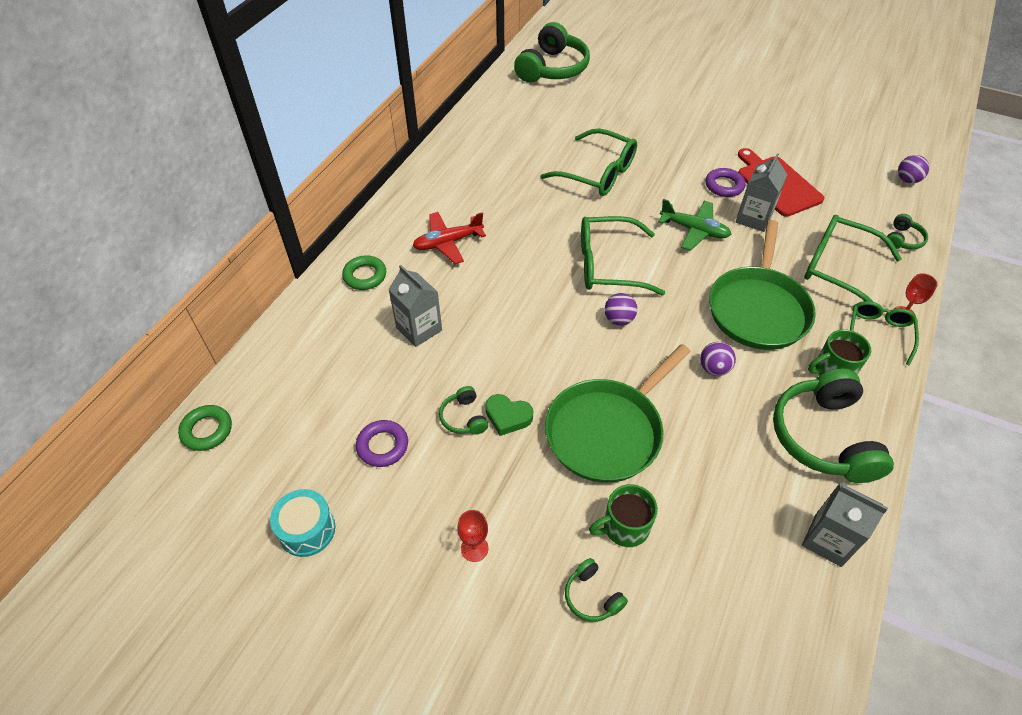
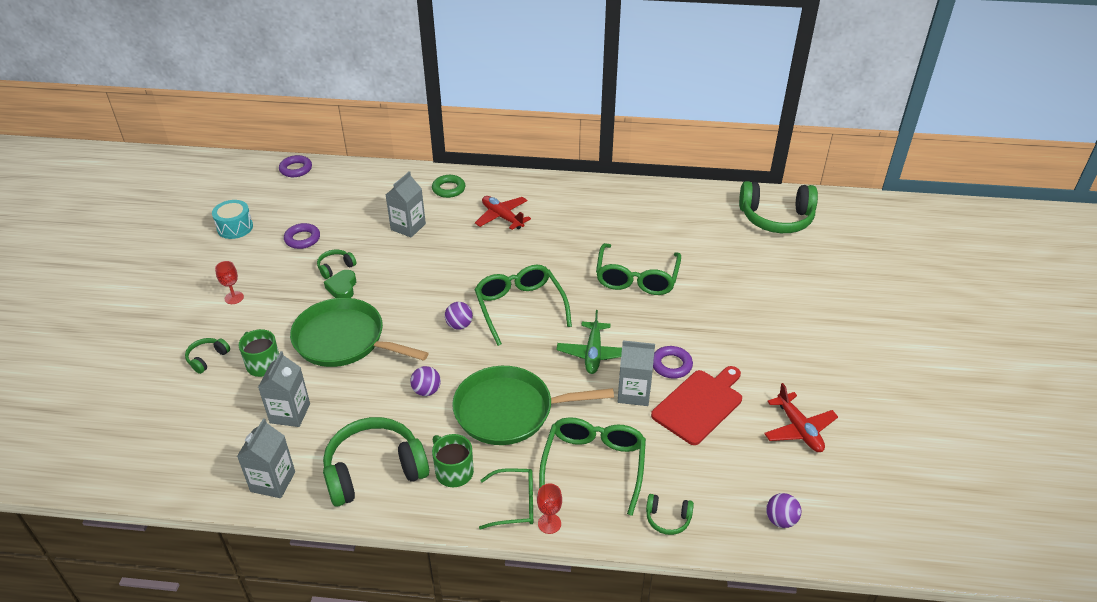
camera: 70 degrees right, 10 degrees down
(207, 430) = (296, 169): green ring -> purple ring
(720, 507) = (290, 413): none -> grey carton
(815, 141) = (799, 429): none -> red plane

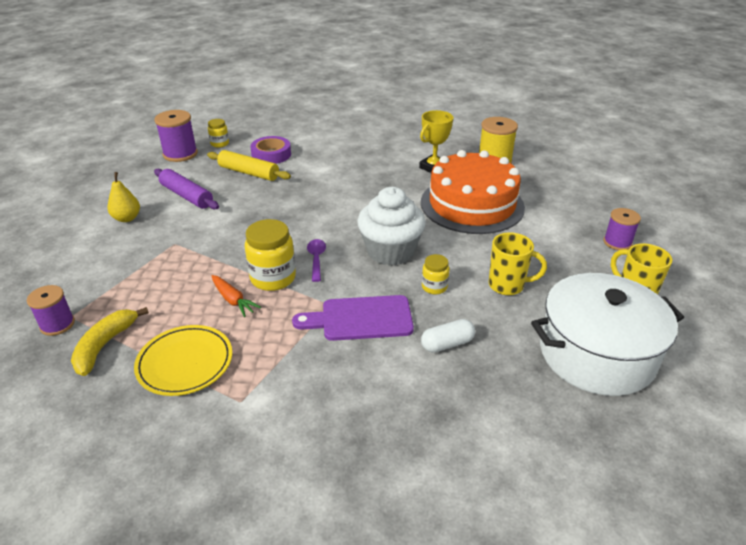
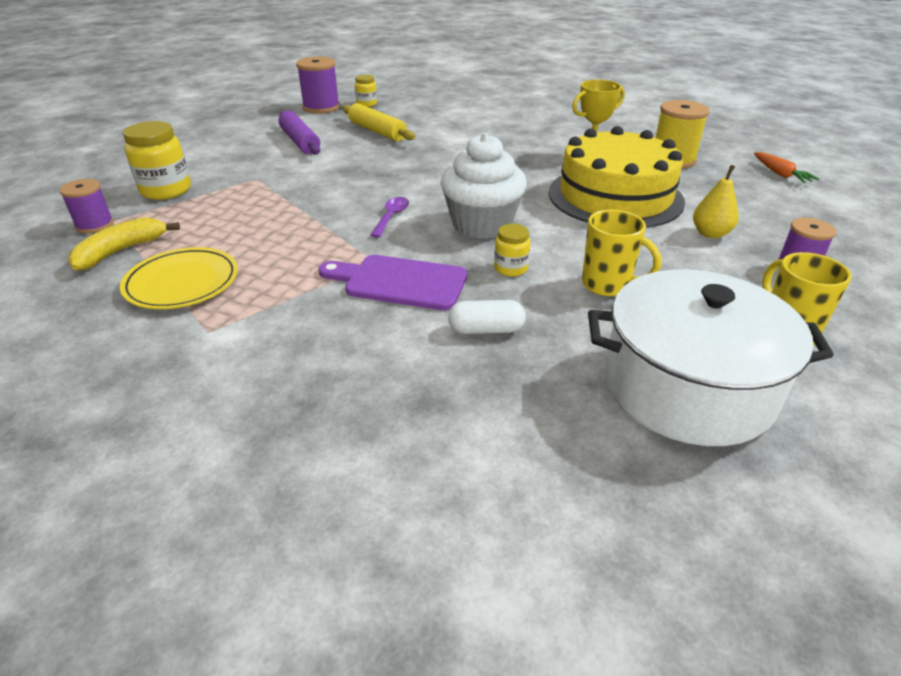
camera: 20 degrees right, 0 degrees up
(127, 218) = (229, 151): yellow pear -> yellow pear (710, 233)
(233, 300) = (275, 237): orange carrot -> orange carrot (780, 174)
(271, 154) = (412, 119): purple tape -> none
(273, 278) = (331, 225): yellow jar -> yellow jar (166, 190)
(472, 204) = (615, 196): orange cake -> yellow cake

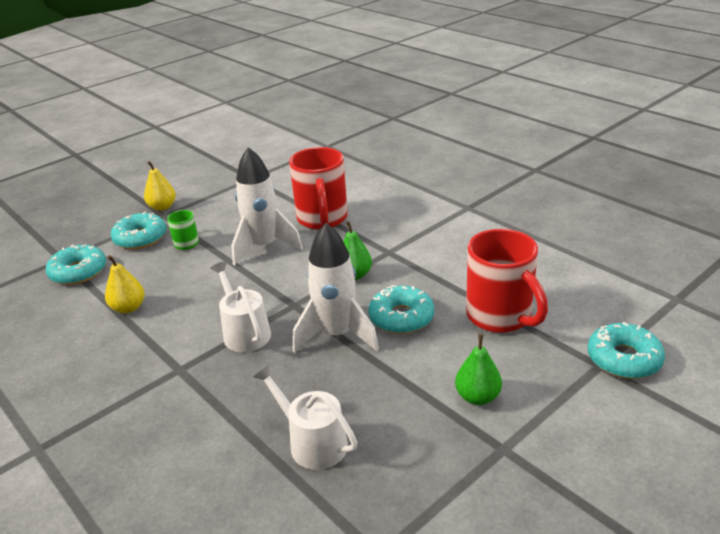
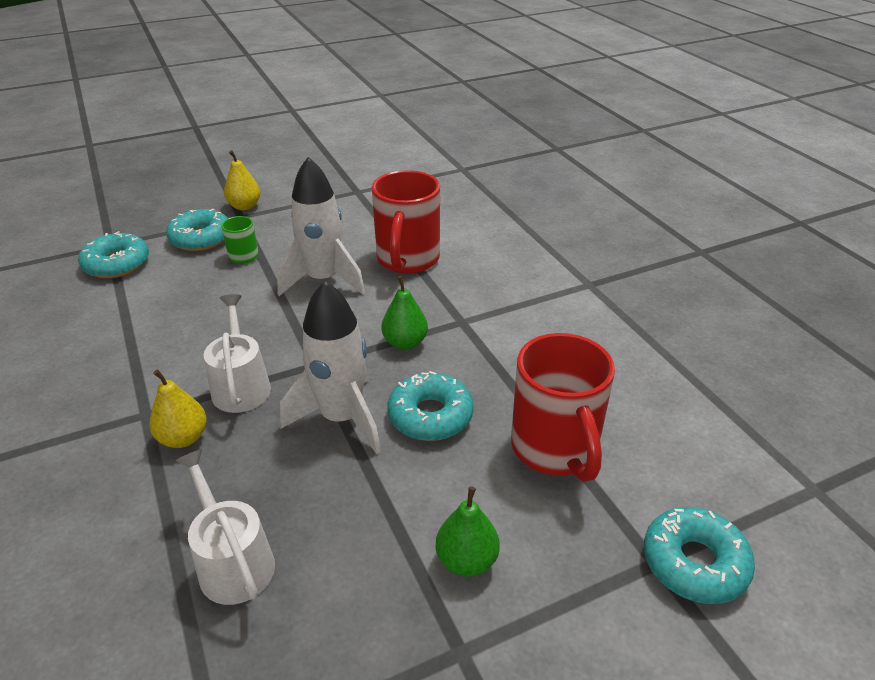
camera: 15 degrees right, 5 degrees up
(128, 308) = (139, 321): yellow pear -> yellow pear (183, 438)

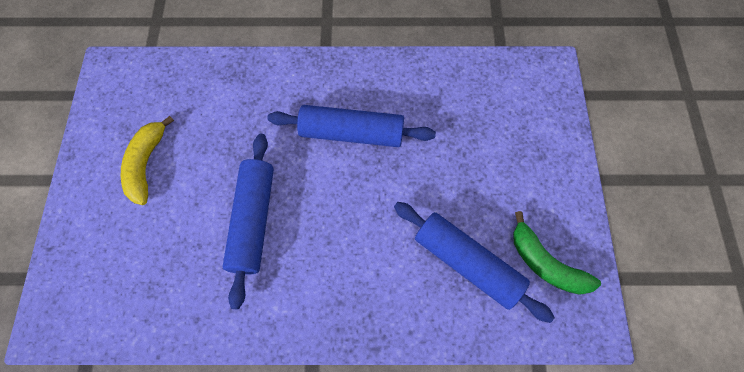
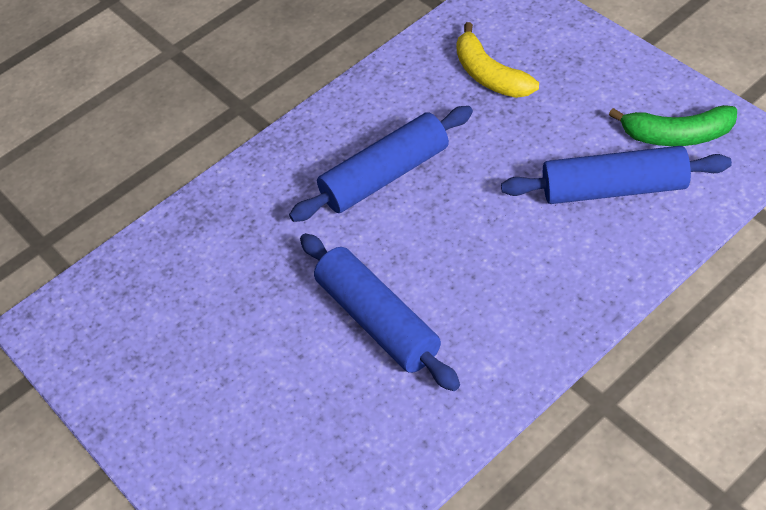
camera: 35 degrees left, 15 degrees down
(146, 164) = (201, 368): yellow banana -> yellow banana (489, 75)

◆ ◆ ◆ ◆ ◆ ◆ ◆

**What to do:**
Copy each line above containing the string "orange".

**Task answer:**
(233, 300) = (275, 237): orange carrot -> orange carrot (780, 174)
(472, 204) = (615, 196): orange cake -> yellow cake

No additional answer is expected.